• DATA:
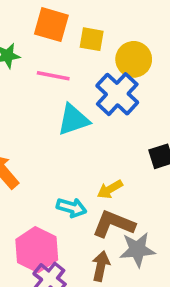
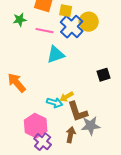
blue cross: (117, 94) -> (72, 27), moved
yellow arrow: (110, 189) -> (67, 97), moved
brown L-shape: (114, 224) -> (78, 112), turned -130

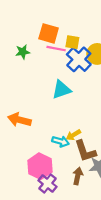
pink line: (45, 31) -> (56, 49), moved
orange arrow: (17, 83) -> (19, 120), turned -35

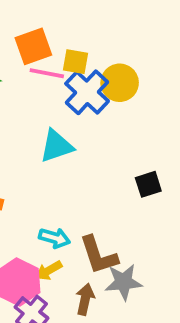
orange square: (49, 33) -> (33, 46), turned -36
yellow arrow: (73, 135) -> (49, 271), moved

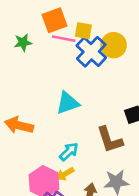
cyan triangle: (56, 146) -> (68, 103), moved
cyan arrow: (54, 238) -> (69, 152), turned -60
brown L-shape: (99, 255) -> (110, 140), moved

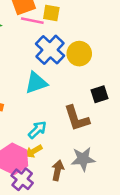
yellow circle: (114, 45) -> (79, 54), moved
blue cross: (91, 52) -> (50, 50), moved

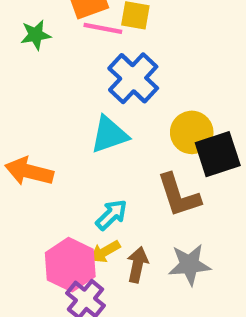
yellow circle: (79, 54) -> (192, 132), moved
black square: (100, 94) -> (218, 154), size x1.5
brown arrow: (58, 170) -> (137, 265), moved

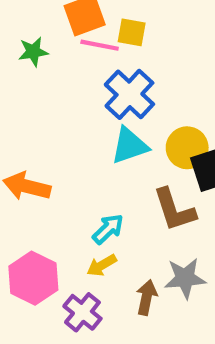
cyan triangle: (109, 135) -> (129, 146), moved
pink hexagon: (70, 265) -> (33, 278), moved
brown arrow: (137, 265) -> (147, 297), moved

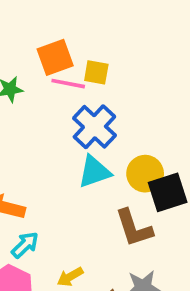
cyan arrow: (108, 229) -> (25, 245), moved

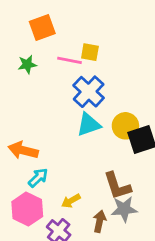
orange square: (55, 57) -> (42, 28), moved
brown L-shape: (134, 228) -> (117, 186), moved

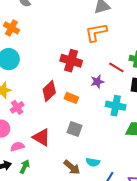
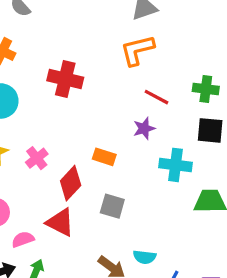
red cross: (71, 61) -> (65, 79), moved
red line: (116, 67) -> (156, 97), moved
red diamond: (49, 91) -> (71, 183), moved
pink cross: (17, 107) -> (37, 158), moved

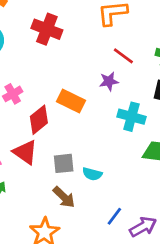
orange rectangle: (104, 157) -> (71, 101), size x1.4
gray square: (112, 206) -> (64, 163), moved, turned -30
cyan semicircle: (145, 257) -> (92, 174), moved

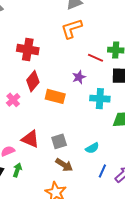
red line: (123, 56) -> (96, 58), moved
red diamond: (39, 120) -> (33, 81), moved
cyan semicircle: (92, 174) -> (92, 148), moved, turned -32

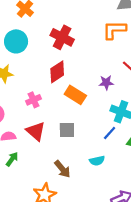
pink cross: (13, 100) -> (33, 100), moved
gray square: (59, 141) -> (67, 130), moved
blue line: (102, 171) -> (110, 133), moved

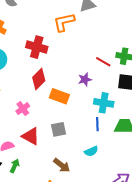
orange L-shape: (114, 30) -> (64, 22), moved
blue line: (110, 133) -> (97, 124), turned -32

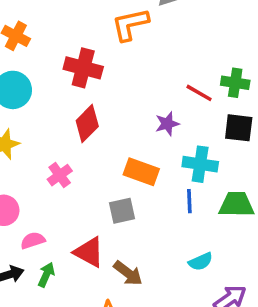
orange rectangle: (59, 96) -> (141, 172), moved
red triangle: (31, 136) -> (89, 252), moved
cyan semicircle: (91, 151) -> (201, 262), moved

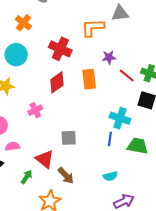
purple star: (167, 124) -> (109, 57), moved
orange rectangle: (141, 172) -> (89, 79), moved, turned 54
green arrow: (46, 275) -> (27, 177), moved

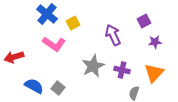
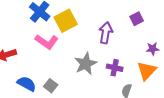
yellow square: (73, 23) -> (66, 21), size x1.6
purple arrow: (113, 35) -> (106, 33), turned 35
purple star: (155, 42) -> (153, 49), moved

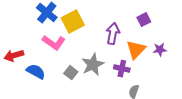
orange triangle: (147, 71) -> (136, 50), moved
blue semicircle: (27, 84) -> (36, 72), moved
gray square: (51, 86) -> (71, 73), moved

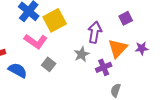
gray star: (93, 65) -> (82, 54), moved, size x0.7
purple cross: (122, 69) -> (104, 67), turned -35
gray square: (71, 73) -> (49, 64), moved

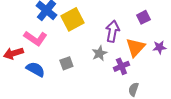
pink L-shape: (36, 41) -> (35, 38), moved
gray square: (49, 64) -> (66, 63), turned 32

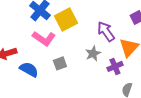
purple arrow: (112, 31) -> (106, 31), turned -45
pink L-shape: (35, 38) -> (44, 38), moved

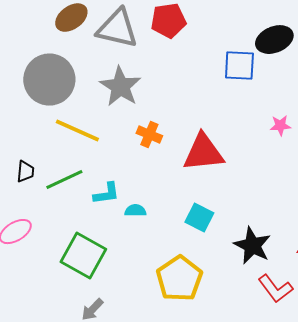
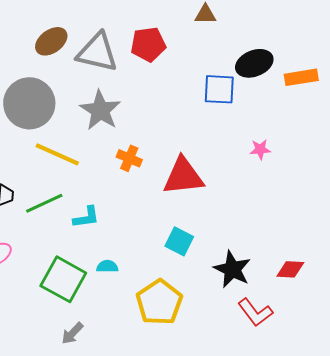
cyan semicircle: (135, 211) -> (107, 266), moved

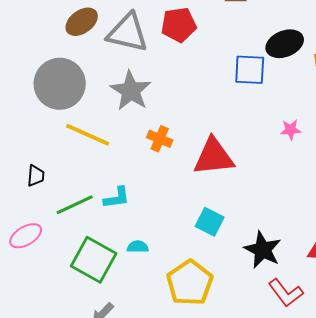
green line: (44, 203) -> (75, 205), moved

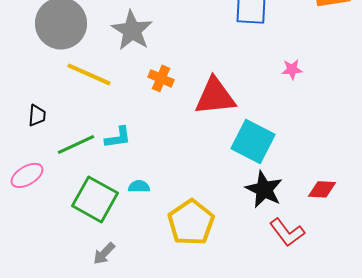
cyan square: (210, 222) -> (253, 141), moved, size x1.5

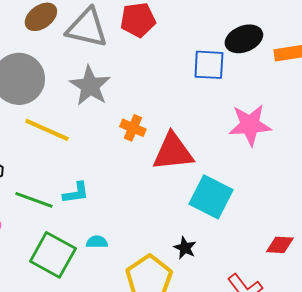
pink star: (292, 69) -> (250, 125), size x2.0
orange cross: (161, 78) -> (133, 128), moved
green line: (76, 144) -> (34, 200), turned 45
black star: (264, 189) -> (185, 248), moved, size x0.6

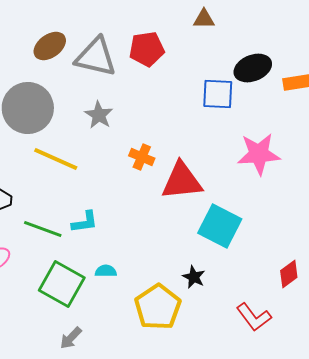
gray star: (90, 86) -> (99, 115), size x0.7
red diamond: (280, 245) -> (289, 274), turned -40

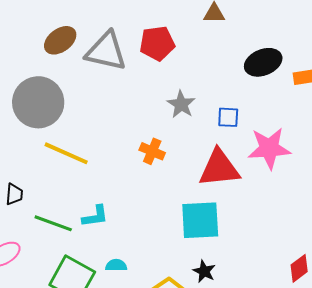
blue square: (218, 94) -> (228, 117), moved, size x0.7
gray star: (99, 115) -> (181, 104), moved
red triangle: (182, 181) -> (219, 168), moved
cyan square: (220, 226) -> (200, 220), moved, turned -30

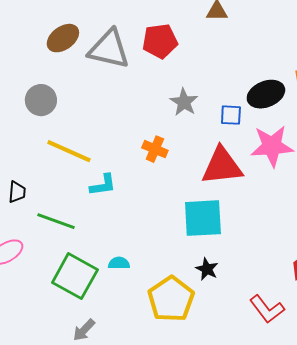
black ellipse: (263, 62) -> (266, 94), moved
gray circle: (38, 102) -> (41, 100), size x0.6
cyan L-shape: (95, 216) -> (103, 185), moved

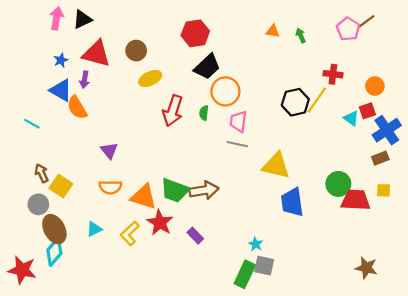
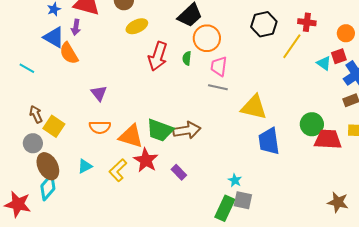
black hexagon: (295, 102) -> (264, 24), moved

• YOUR GOAL: Scan the data above and report each line in which "pink" is present.

• TASK RESULT:
pink line: (45, 31) -> (56, 49), moved
pink hexagon: (70, 265) -> (33, 278), moved
pink cross: (17, 107) -> (37, 158), moved
pink cross: (13, 100) -> (33, 100), moved
pink L-shape: (36, 41) -> (35, 38), moved
pink L-shape: (35, 38) -> (44, 38), moved
pink star: (292, 69) -> (250, 125), size x2.0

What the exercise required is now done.